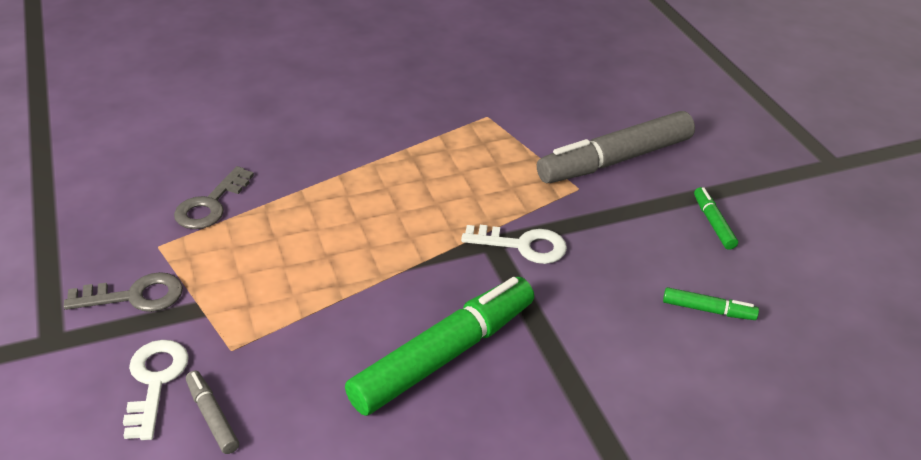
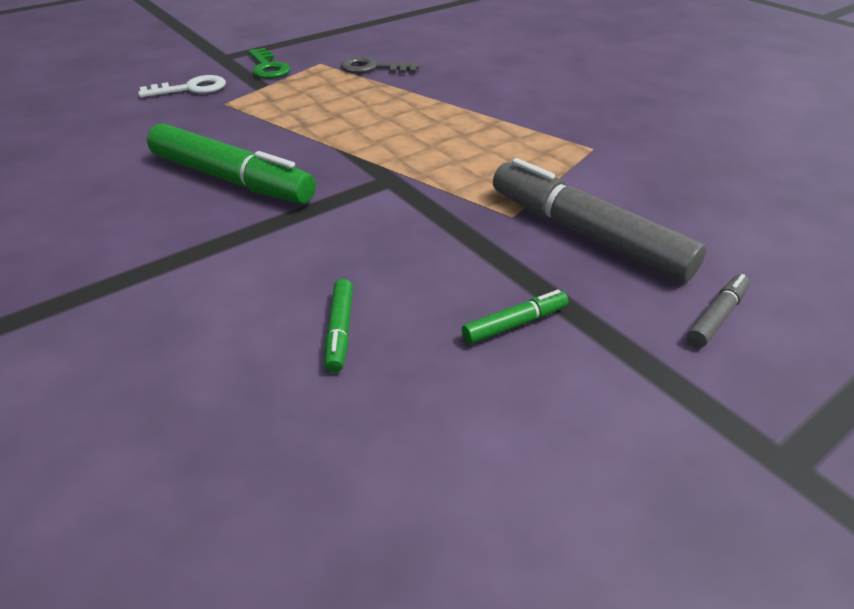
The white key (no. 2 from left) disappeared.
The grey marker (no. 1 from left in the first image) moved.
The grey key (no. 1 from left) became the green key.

—————

→ **Task statement**
Show each line in the listing above that has "grey".

→ **Solution**
The grey marker (no. 1 from left in the first image) moved.
The grey key (no. 1 from left) became the green key.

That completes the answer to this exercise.